* THE TASK:
The answer must consist of every line from the entries that holds the word "track".

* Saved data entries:
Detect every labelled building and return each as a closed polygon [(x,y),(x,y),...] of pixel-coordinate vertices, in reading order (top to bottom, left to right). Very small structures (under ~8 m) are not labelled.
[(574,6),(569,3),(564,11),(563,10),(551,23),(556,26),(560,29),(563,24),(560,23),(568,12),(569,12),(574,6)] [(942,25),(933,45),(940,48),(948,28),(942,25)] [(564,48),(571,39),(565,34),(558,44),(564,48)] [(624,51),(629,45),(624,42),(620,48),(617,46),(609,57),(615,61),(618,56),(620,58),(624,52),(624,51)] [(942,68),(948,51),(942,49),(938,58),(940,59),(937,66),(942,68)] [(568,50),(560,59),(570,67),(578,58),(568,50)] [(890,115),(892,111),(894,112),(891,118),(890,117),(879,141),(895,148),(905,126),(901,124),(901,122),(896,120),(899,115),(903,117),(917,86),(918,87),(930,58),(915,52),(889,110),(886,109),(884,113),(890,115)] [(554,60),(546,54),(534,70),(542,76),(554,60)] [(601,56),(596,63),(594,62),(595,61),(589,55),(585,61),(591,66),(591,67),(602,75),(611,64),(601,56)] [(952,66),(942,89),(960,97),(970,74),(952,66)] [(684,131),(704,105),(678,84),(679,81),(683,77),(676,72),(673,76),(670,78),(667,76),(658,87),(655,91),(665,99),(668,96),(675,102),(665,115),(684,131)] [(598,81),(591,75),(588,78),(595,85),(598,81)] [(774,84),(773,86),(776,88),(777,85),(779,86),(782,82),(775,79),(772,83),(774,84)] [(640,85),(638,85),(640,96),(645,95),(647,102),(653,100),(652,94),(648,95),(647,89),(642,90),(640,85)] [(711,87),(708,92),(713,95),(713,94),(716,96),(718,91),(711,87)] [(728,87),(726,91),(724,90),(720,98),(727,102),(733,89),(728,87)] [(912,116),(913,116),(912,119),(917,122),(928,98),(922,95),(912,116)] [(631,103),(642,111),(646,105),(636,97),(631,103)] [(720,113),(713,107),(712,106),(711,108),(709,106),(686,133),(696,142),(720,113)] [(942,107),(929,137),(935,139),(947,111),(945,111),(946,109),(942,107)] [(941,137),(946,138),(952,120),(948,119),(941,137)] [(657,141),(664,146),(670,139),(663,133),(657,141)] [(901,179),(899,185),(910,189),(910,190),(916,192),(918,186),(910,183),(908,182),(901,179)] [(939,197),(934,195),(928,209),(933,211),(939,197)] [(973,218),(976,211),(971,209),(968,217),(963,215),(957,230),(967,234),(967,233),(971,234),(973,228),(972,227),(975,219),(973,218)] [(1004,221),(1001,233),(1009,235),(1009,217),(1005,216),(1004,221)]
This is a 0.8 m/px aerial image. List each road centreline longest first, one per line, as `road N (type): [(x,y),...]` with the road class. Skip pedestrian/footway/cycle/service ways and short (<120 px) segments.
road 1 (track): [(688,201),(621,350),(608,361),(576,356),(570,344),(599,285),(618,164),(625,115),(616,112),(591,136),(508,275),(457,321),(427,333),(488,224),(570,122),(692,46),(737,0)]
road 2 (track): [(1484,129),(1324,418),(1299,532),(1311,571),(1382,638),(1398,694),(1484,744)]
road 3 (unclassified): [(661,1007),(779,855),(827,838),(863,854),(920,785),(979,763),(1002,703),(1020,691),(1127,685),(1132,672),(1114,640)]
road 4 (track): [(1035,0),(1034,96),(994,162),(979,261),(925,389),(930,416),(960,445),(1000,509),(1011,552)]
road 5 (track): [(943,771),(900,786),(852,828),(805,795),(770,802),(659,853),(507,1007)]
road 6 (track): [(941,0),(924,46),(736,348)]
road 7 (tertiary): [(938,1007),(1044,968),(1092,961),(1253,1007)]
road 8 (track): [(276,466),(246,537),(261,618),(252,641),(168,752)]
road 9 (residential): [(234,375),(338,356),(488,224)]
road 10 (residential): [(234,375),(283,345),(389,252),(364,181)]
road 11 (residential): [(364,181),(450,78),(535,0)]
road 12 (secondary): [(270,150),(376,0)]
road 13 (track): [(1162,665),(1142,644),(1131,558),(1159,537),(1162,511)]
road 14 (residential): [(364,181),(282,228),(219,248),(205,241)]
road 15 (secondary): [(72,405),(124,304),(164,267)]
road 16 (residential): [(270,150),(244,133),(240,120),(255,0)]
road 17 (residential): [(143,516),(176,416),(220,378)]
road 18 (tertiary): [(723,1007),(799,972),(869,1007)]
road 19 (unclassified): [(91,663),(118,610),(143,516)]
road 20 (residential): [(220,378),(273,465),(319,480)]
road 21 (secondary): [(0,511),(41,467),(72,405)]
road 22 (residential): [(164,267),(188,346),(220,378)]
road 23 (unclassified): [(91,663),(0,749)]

* SOLUTION BELOW:
road 1 (track): [(688,201),(621,350),(608,361),(576,356),(570,344),(599,285),(618,164),(625,115),(616,112),(591,136),(508,275),(457,321),(427,333),(488,224),(570,122),(692,46),(737,0)]
road 2 (track): [(1484,129),(1324,418),(1299,532),(1311,571),(1382,638),(1398,694),(1484,744)]
road 4 (track): [(1035,0),(1034,96),(994,162),(979,261),(925,389),(930,416),(960,445),(1000,509),(1011,552)]
road 5 (track): [(943,771),(900,786),(852,828),(805,795),(770,802),(659,853),(507,1007)]
road 6 (track): [(941,0),(924,46),(736,348)]
road 8 (track): [(276,466),(246,537),(261,618),(252,641),(168,752)]
road 13 (track): [(1162,665),(1142,644),(1131,558),(1159,537),(1162,511)]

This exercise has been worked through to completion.